DIRECTIONS → Would you copy the records exactly, leaving the pictures out?

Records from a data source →
╔══
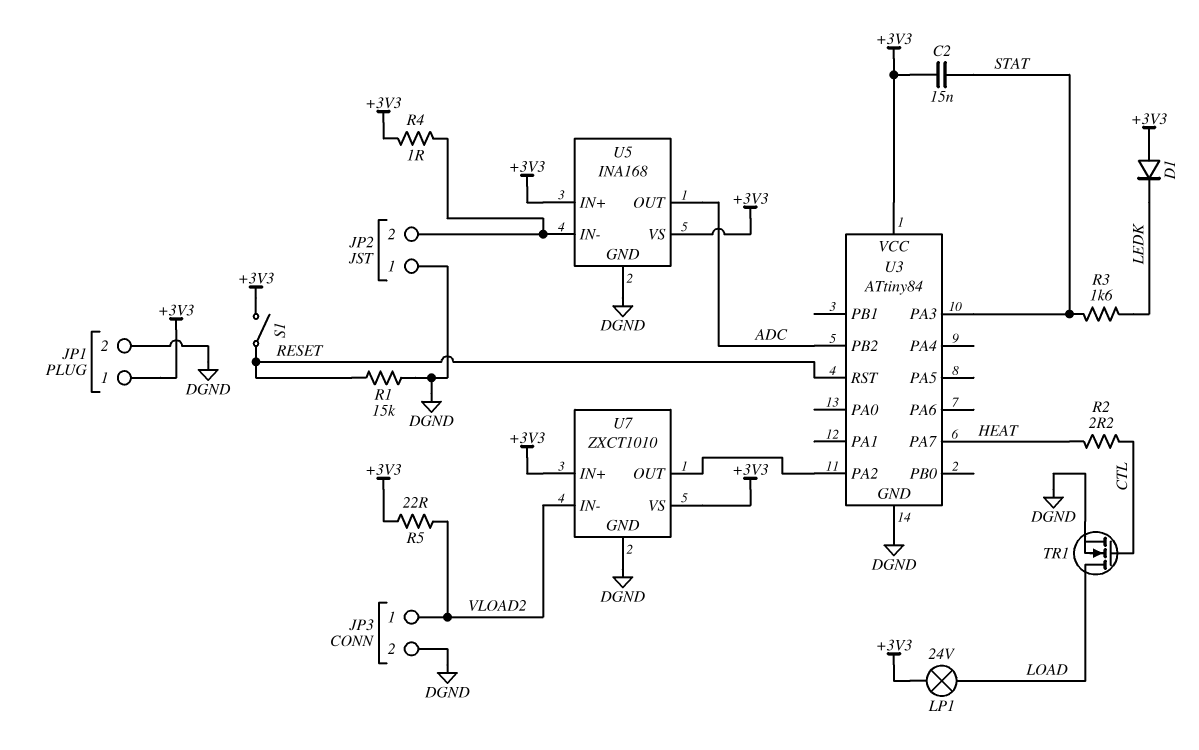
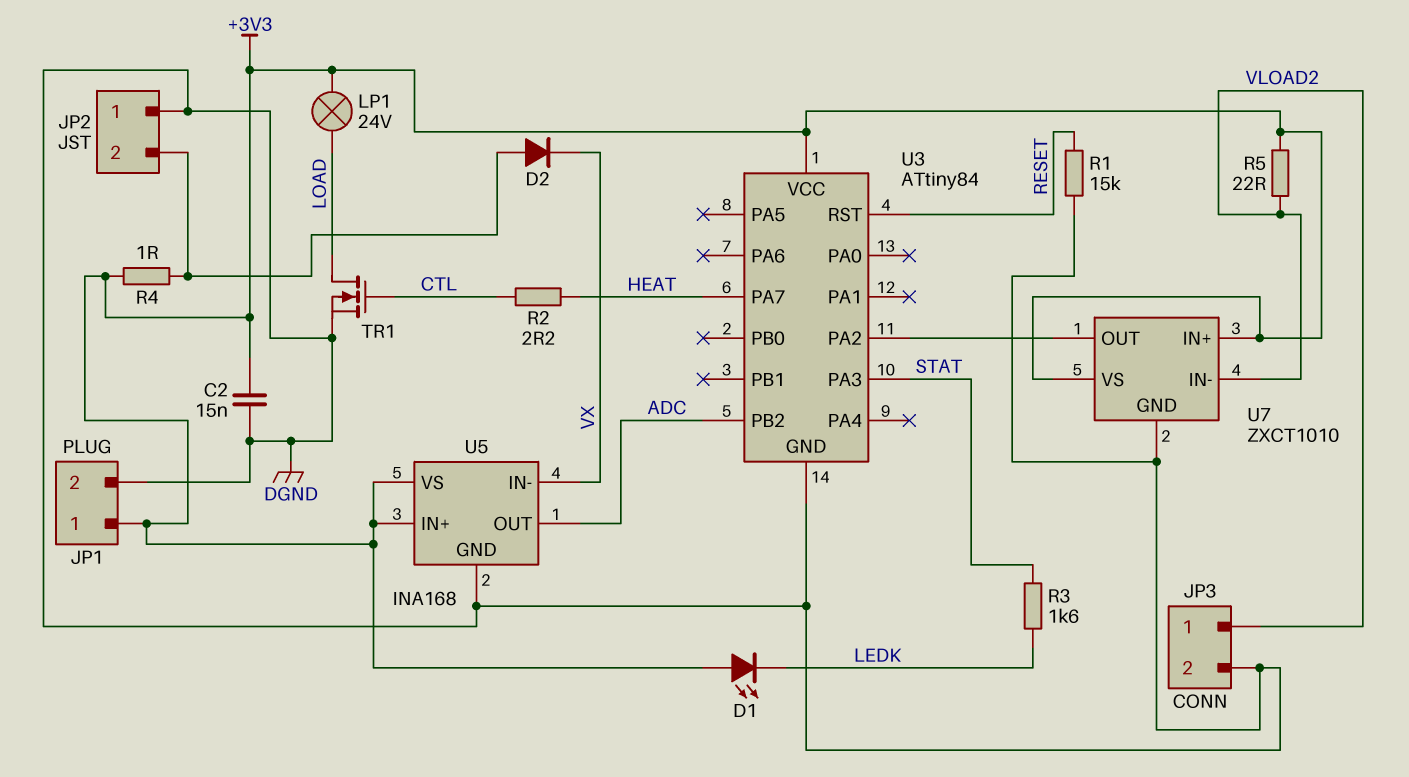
C2: 15nF (+3V3, STAT) -> 15nF (+3V3, DGND)
D1: diode (A +3V3, K LEDK) -> LED (A +3V3, K LEDK)
D2: none -> diode (A JP2/2, K VX)
S1: switch (+3V3, RESET) -> none
U5 pin IN-: JP2/2 -> VX

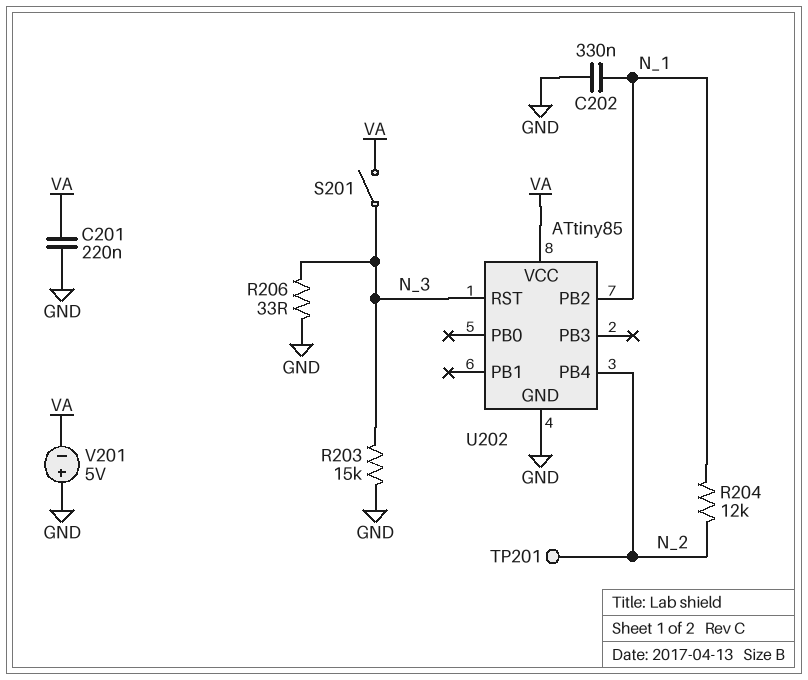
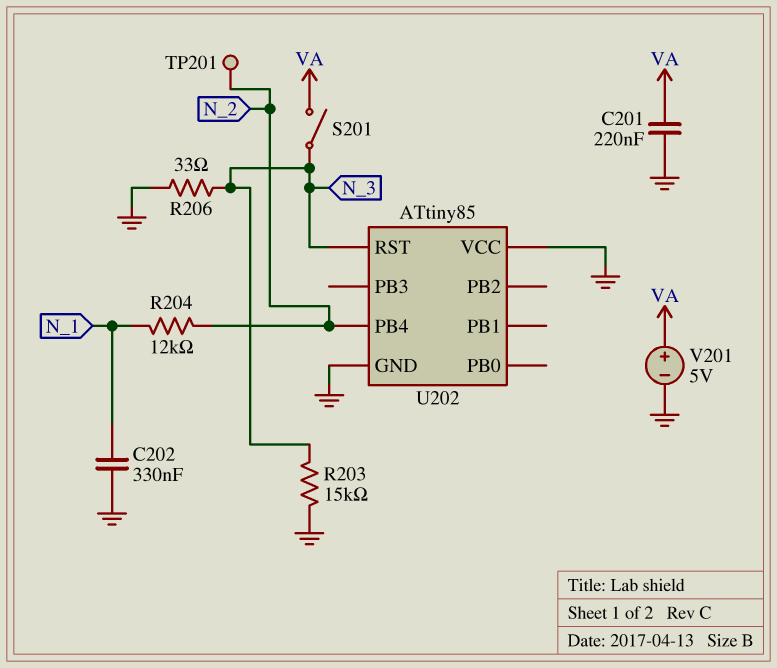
U202 pin PB2: N_1 -> none
U202 pin VCC: VA -> GND
V201: 5V (plus GND, minus VA) -> 5V (plus VA, minus GND)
╚══
SOLUTION TO THE PROBLEM →
C2: 15nF (+3V3, STAT) -> 15nF (+3V3, DGND)
D1: diode (A +3V3, K LEDK) -> LED (A +3V3, K LEDK)
D2: none -> diode (A JP2/2, K VX)
S1: switch (+3V3, RESET) -> none
U5 pin IN-: JP2/2 -> VX

U202 pin PB2: N_1 -> none
U202 pin VCC: VA -> GND
V201: 5V (plus GND, minus VA) -> 5V (plus VA, minus GND)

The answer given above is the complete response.